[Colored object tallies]
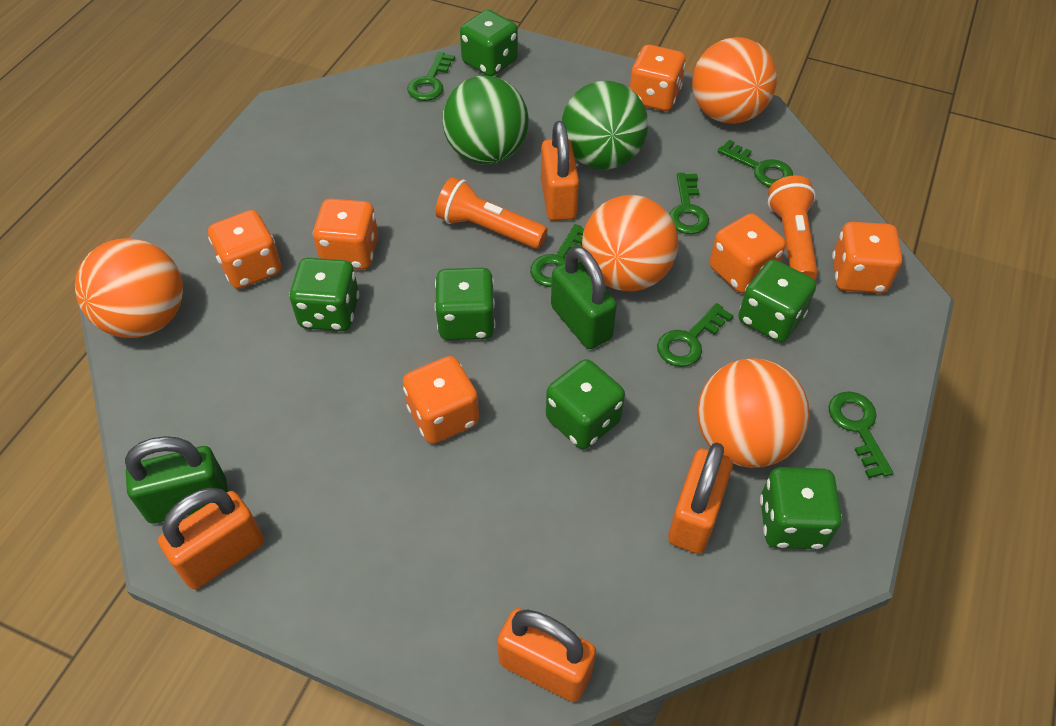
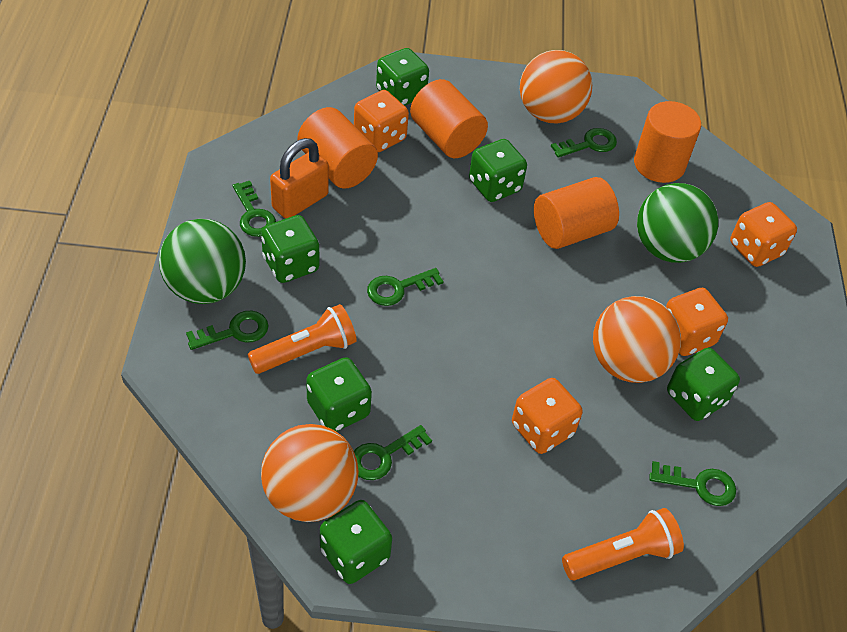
green padlock: [125,436,228,523] [551,246,617,349] = 2 -> none = 0
orange ball: [75,238,183,338] [582,195,678,291] [692,37,777,124] [697,358,810,468] = 4 -> [261,424,359,522] [520,50,592,124] [593,296,681,383] = 3
orange cylinder: none = 0 -> [297,107,378,189] [410,79,488,158] [534,177,619,249] [634,101,701,183] = 4
orange dice: [208,210,281,289] [313,199,378,270] [403,356,479,444] [630,45,686,111] [710,213,786,293] [832,222,902,293] = 6 -> [354,90,409,152] [512,378,583,454] [666,288,728,356] [730,202,797,267] = 4
orange padlock: [158,488,264,589] [497,608,596,702] [541,121,579,221] [668,443,733,554] = 4 -> [270,138,329,219] = 1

TO DO: Find every line in the records that has the word "none". Copy those lines.

RESPONSE TO THIS EXERCISE:
green padlock: [125,436,228,523] [551,246,617,349] = 2 -> none = 0
orange cylinder: none = 0 -> [297,107,378,189] [410,79,488,158] [534,177,619,249] [634,101,701,183] = 4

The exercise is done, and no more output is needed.